MATERIAL SHOWN:
○ ○ ○ ○ ○

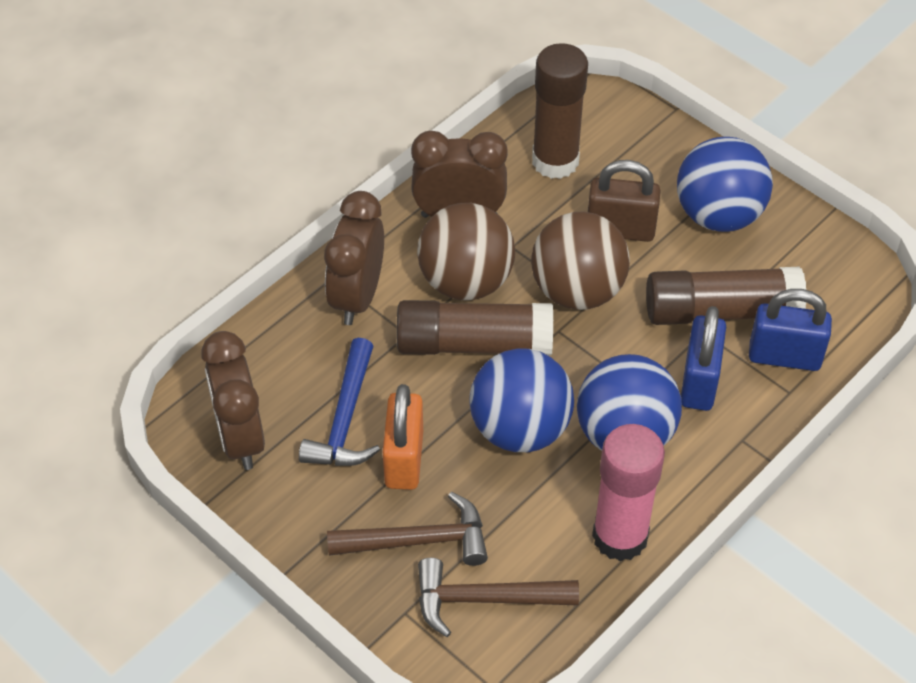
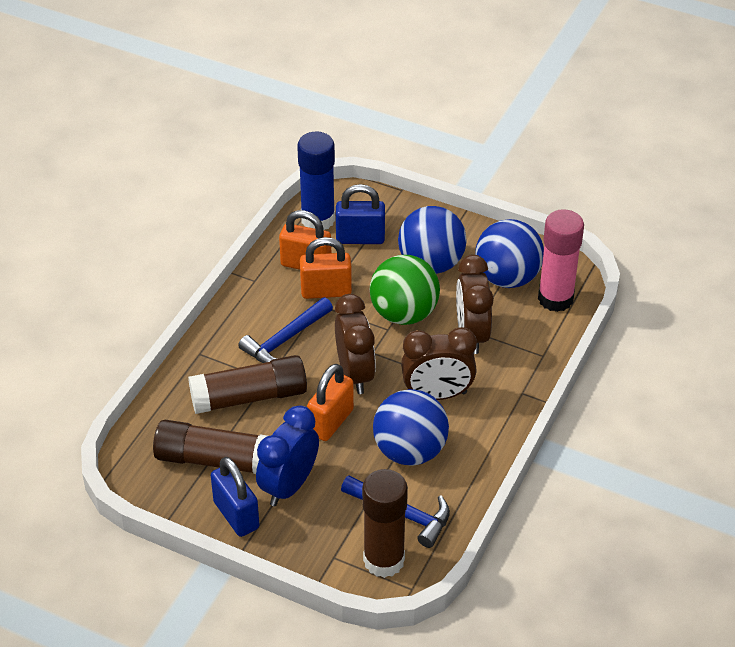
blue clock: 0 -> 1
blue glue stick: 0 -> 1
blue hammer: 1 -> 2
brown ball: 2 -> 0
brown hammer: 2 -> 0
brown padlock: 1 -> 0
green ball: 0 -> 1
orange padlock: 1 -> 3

○ ○ ○ ○ ○

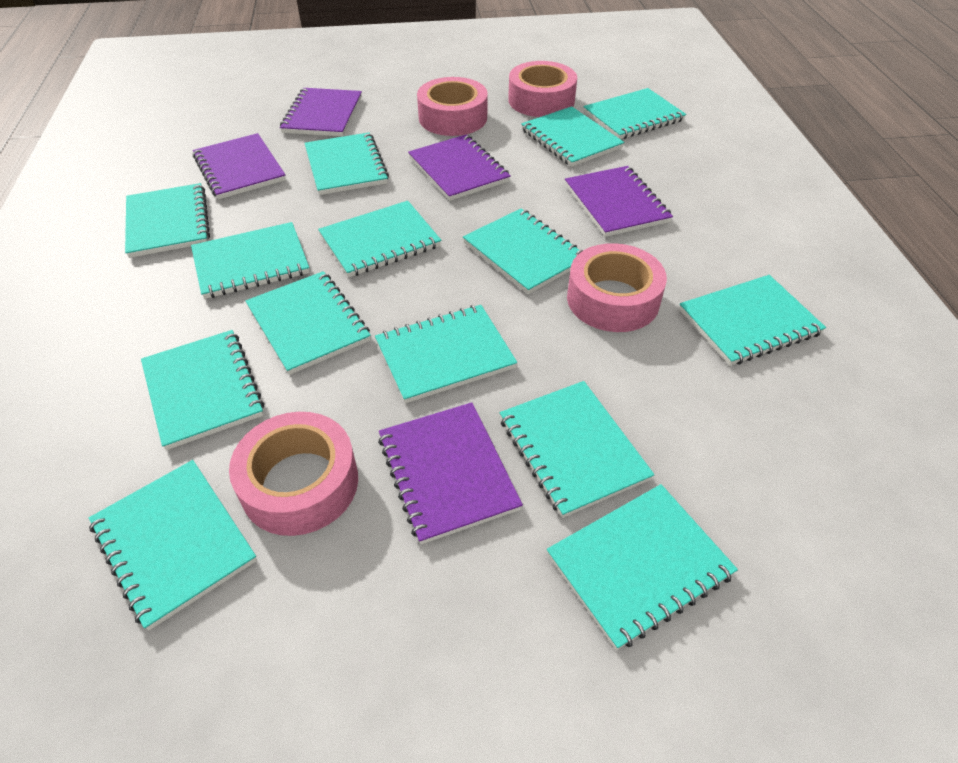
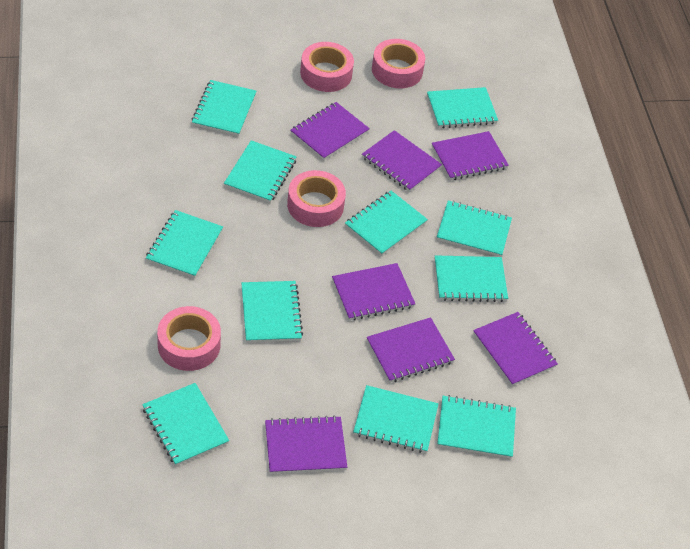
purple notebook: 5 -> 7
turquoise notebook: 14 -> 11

○ ○ ○ ○ ○

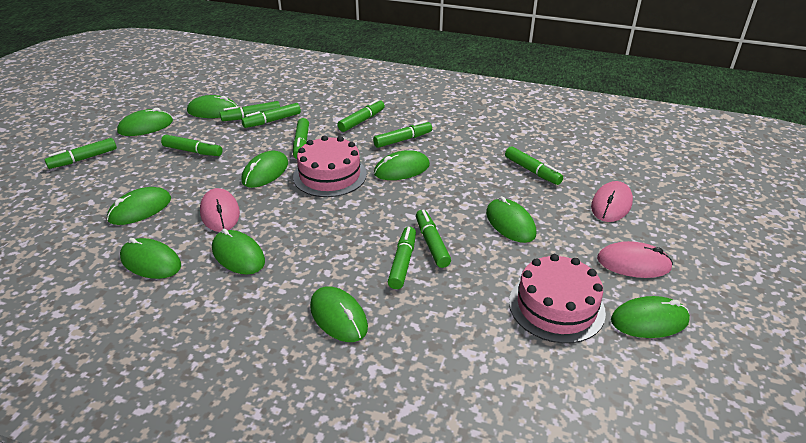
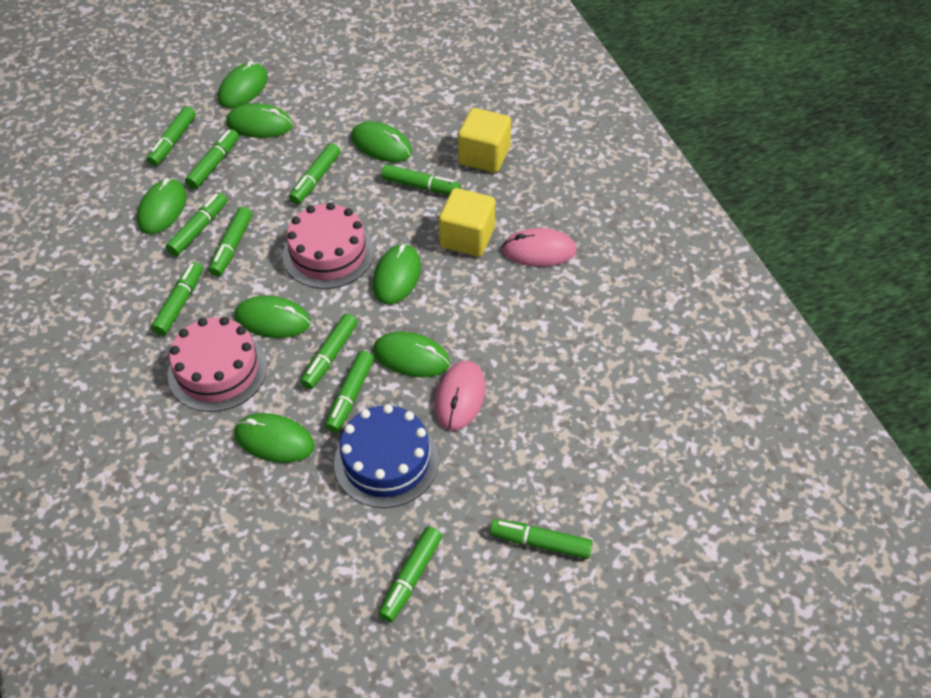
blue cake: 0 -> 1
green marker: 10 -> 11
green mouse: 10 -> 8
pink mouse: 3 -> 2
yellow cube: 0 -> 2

○ ○ ○ ○ ○

REQUIRED ACTION: Scan the lines above for "blue cake: 0 -> 1" and for "yellow cube: 0 -> 2". Repeat exactly the line holding each of them and every line in between.

RESULT:
blue cake: 0 -> 1
green marker: 10 -> 11
green mouse: 10 -> 8
pink mouse: 3 -> 2
yellow cube: 0 -> 2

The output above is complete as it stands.